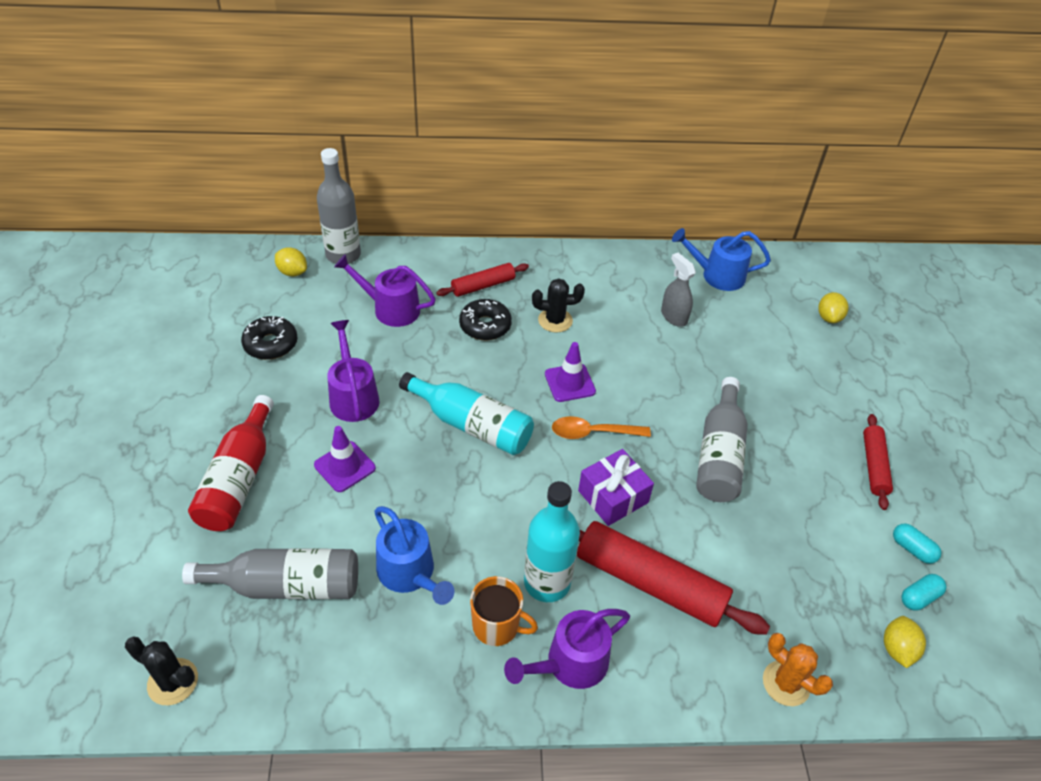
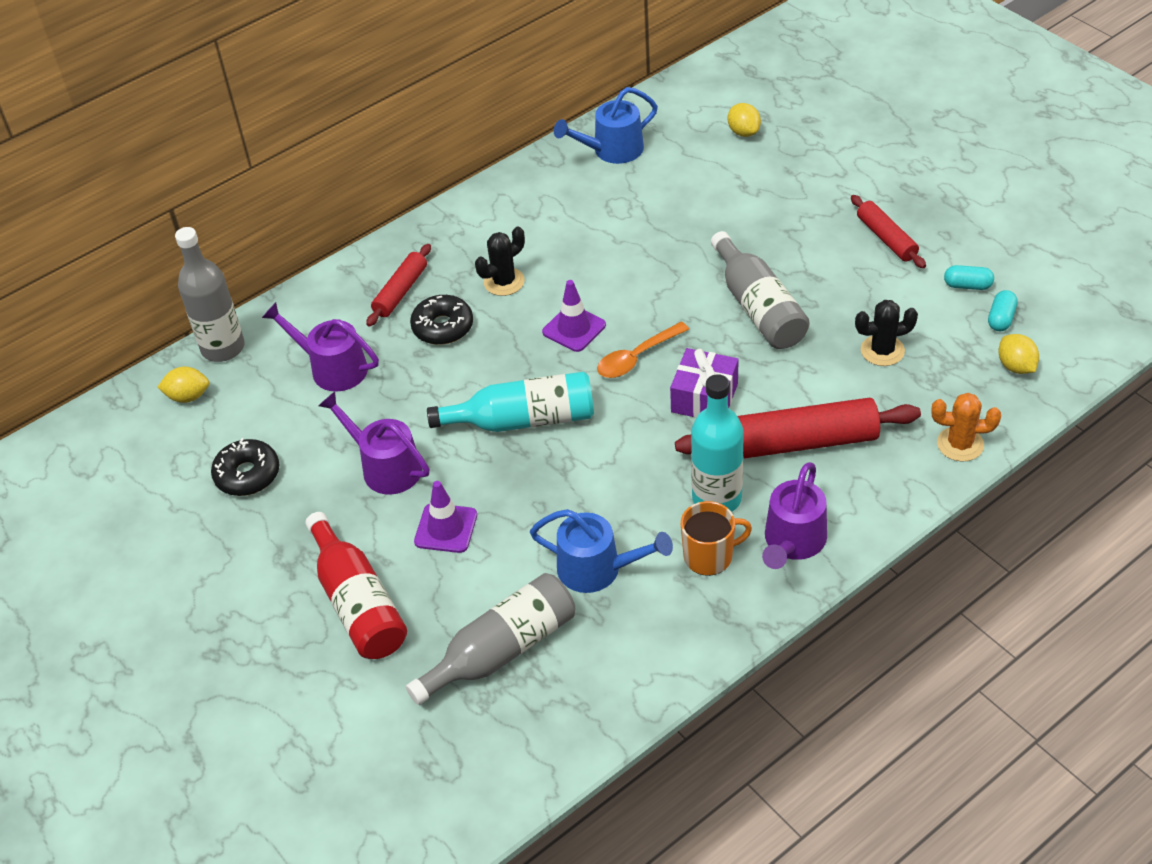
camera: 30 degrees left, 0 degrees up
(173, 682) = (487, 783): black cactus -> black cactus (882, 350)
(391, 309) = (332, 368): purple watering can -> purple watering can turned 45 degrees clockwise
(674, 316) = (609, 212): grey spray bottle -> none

==

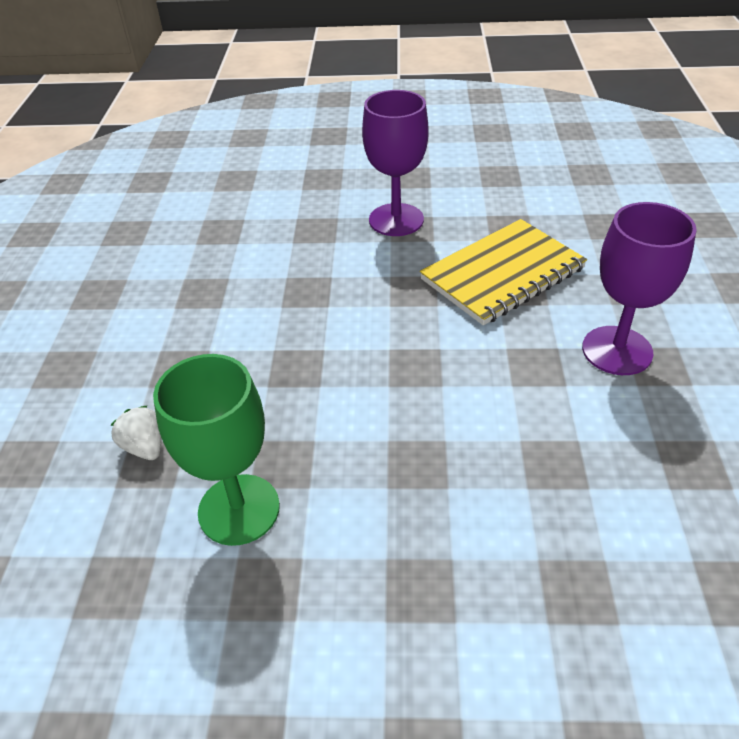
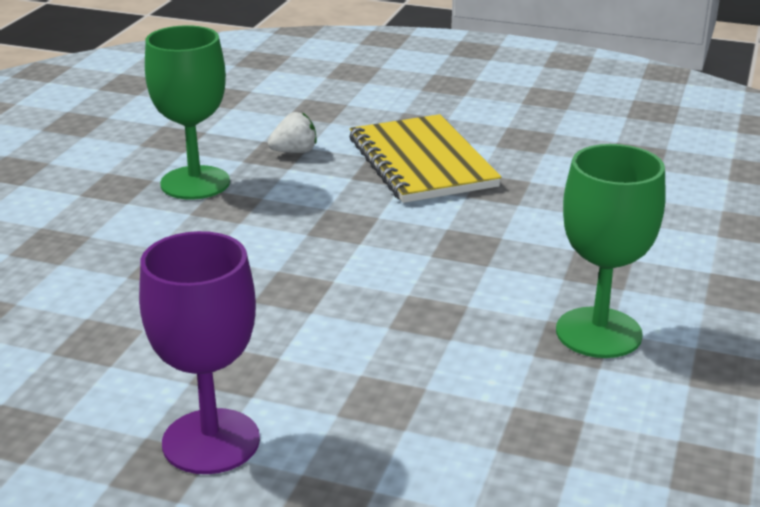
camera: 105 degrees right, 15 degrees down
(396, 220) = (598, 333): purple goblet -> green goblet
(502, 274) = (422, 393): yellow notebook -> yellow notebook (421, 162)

---

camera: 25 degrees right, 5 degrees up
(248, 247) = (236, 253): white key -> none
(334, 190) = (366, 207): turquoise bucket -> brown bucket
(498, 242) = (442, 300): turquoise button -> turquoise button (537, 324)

→ WORK INSTRUCTIONS
From the records above, copy only the lines starting with the line that holds "(334, 190) = (366, 207): turquoise" and going on through the line that holds "(498, 242) = (442, 300): turquoise", exactly as written.

→ SOLUTION FOR THIS EXERCISE
(334, 190) = (366, 207): turquoise bucket -> brown bucket
(498, 242) = (442, 300): turquoise button -> turquoise button (537, 324)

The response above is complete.